Try it: The response should repeat word for word every line below from the one with "black cone G7 level 1 -> none" to the one with "pink brick I12", inclusive, and nothing else; leave pictures out.

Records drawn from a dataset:
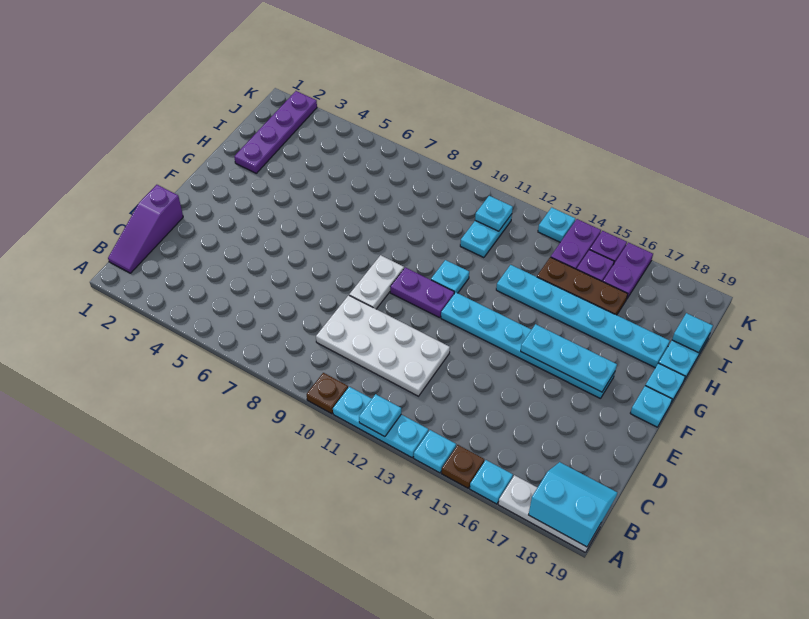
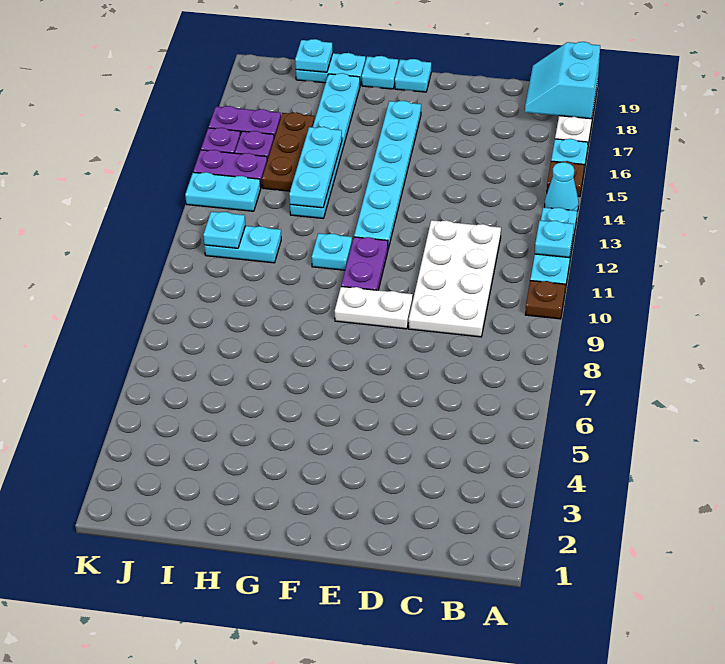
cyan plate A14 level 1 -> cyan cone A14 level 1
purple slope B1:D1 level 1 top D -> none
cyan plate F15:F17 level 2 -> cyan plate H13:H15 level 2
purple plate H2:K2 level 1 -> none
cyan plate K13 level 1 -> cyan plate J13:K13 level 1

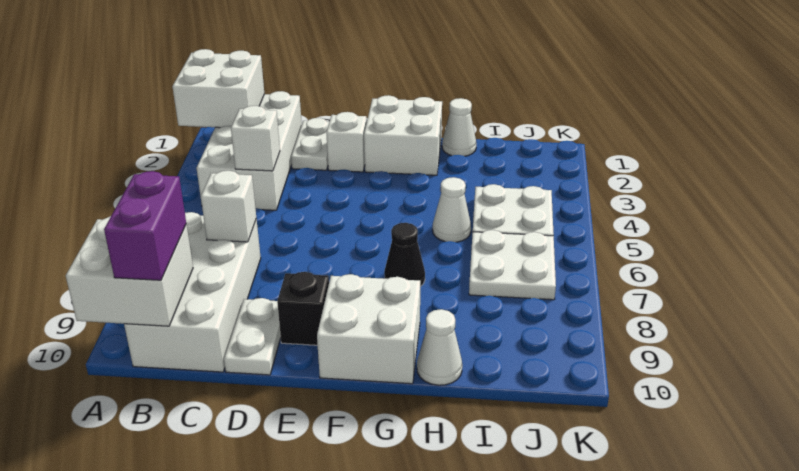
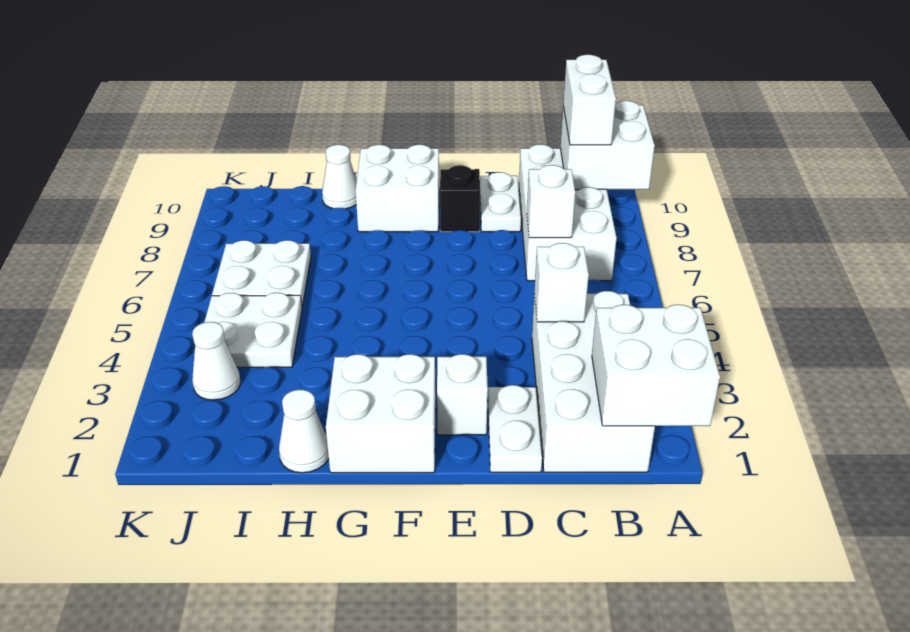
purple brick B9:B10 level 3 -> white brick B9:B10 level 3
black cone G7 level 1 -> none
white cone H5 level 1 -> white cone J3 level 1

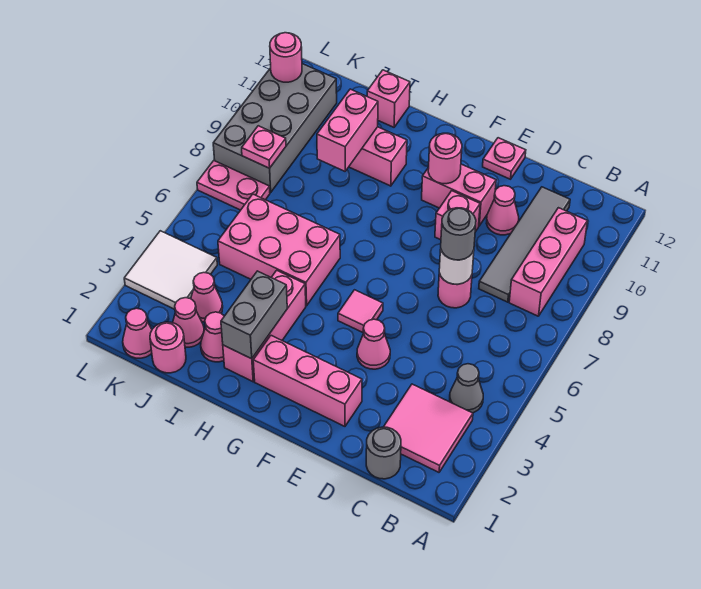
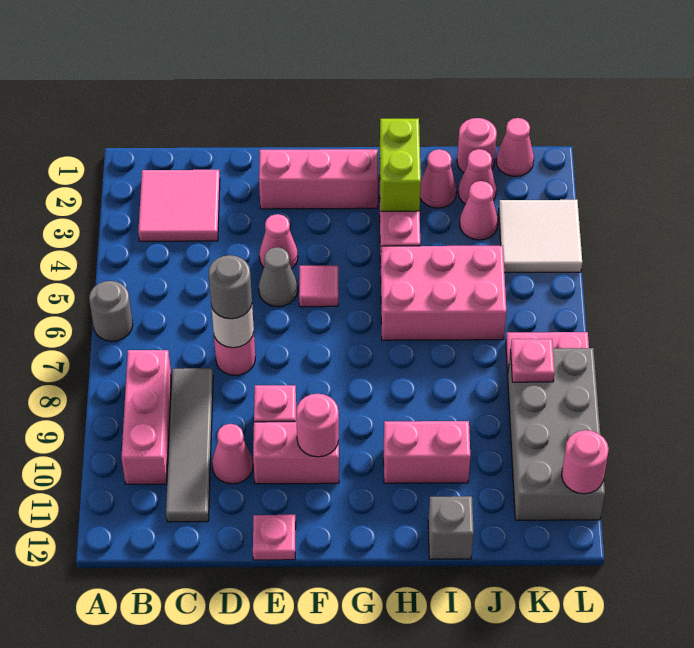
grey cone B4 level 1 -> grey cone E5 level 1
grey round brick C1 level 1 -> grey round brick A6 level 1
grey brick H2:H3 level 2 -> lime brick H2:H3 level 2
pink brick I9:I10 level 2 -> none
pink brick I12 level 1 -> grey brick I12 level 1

* * *

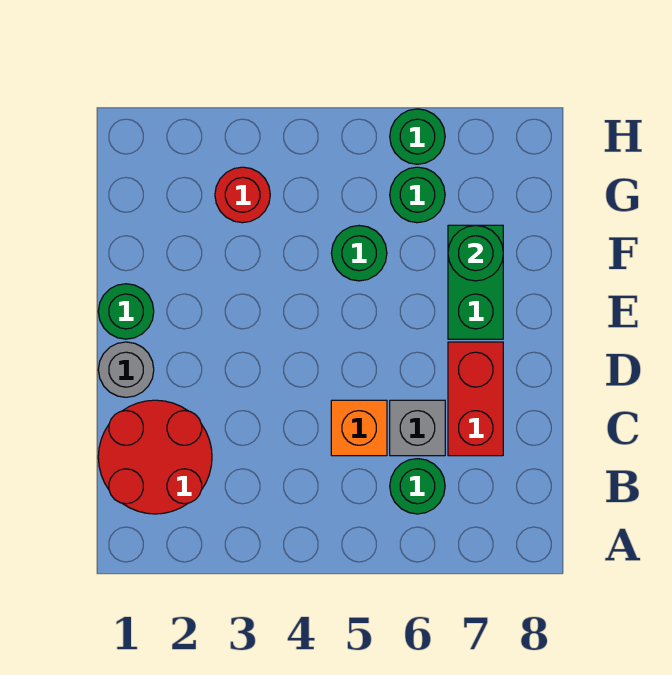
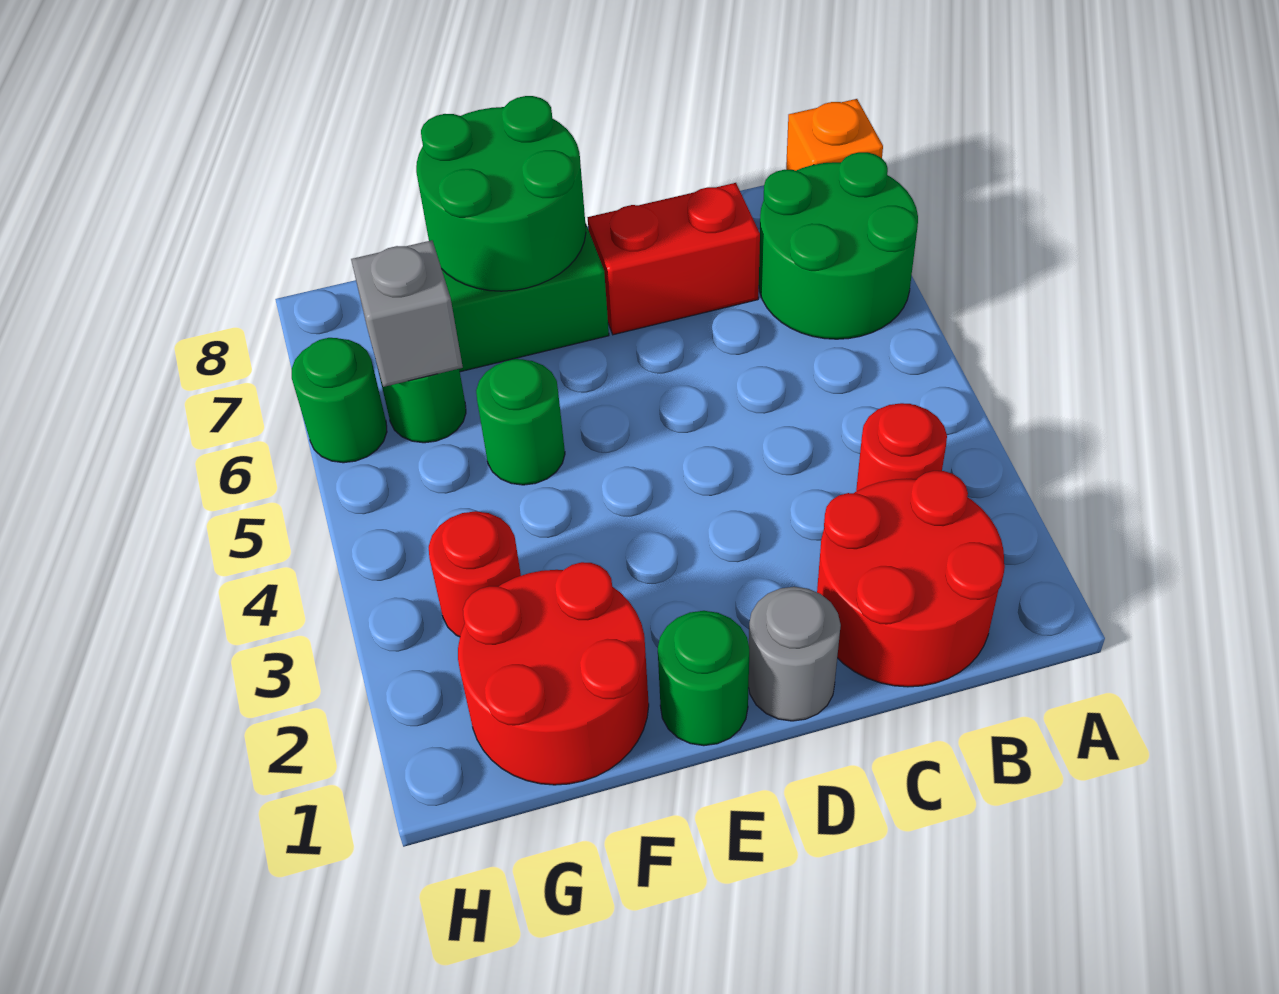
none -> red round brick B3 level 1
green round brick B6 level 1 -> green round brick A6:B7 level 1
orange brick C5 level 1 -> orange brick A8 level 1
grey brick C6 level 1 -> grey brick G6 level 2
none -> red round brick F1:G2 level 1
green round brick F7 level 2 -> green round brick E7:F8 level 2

Written answer:
black cone G7 level 1 -> none
white cone H5 level 1 -> white cone J3 level 1

grey cone B4 level 1 -> grey cone E5 level 1
grey round brick C1 level 1 -> grey round brick A6 level 1
grey brick H2:H3 level 2 -> lime brick H2:H3 level 2
pink brick I9:I10 level 2 -> none
pink brick I12 level 1 -> grey brick I12 level 1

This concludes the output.